Supplied material section start

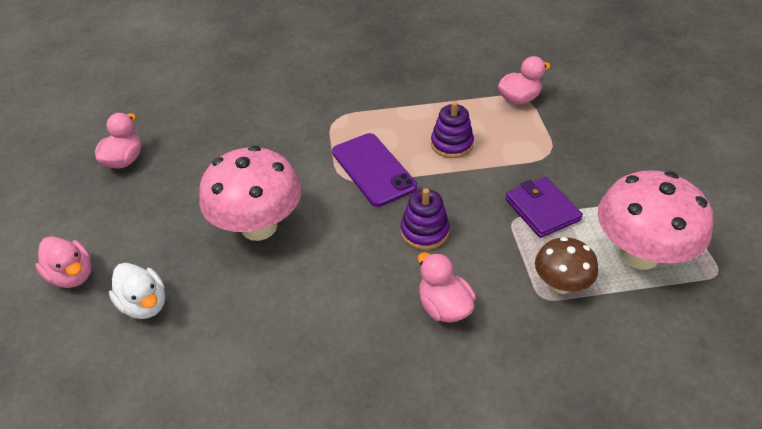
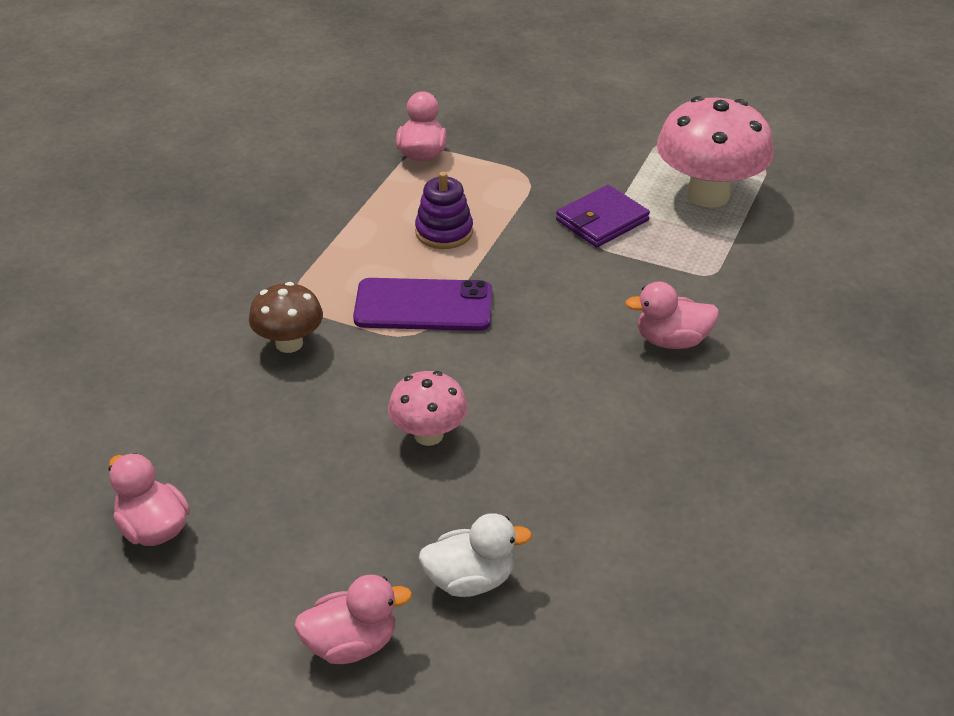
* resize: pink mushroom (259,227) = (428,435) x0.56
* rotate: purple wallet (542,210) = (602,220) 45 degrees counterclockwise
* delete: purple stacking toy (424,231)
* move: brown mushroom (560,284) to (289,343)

Supplied material section end

▶ _What you are asked to do_: Output the full listing above exactly, excluding all pictures.

▶ _The answer_:
* resize: pink mushroom (259,227) = (428,435) x0.56
* rotate: purple wallet (542,210) = (602,220) 45 degrees counterclockwise
* delete: purple stacking toy (424,231)
* move: brown mushroom (560,284) to (289,343)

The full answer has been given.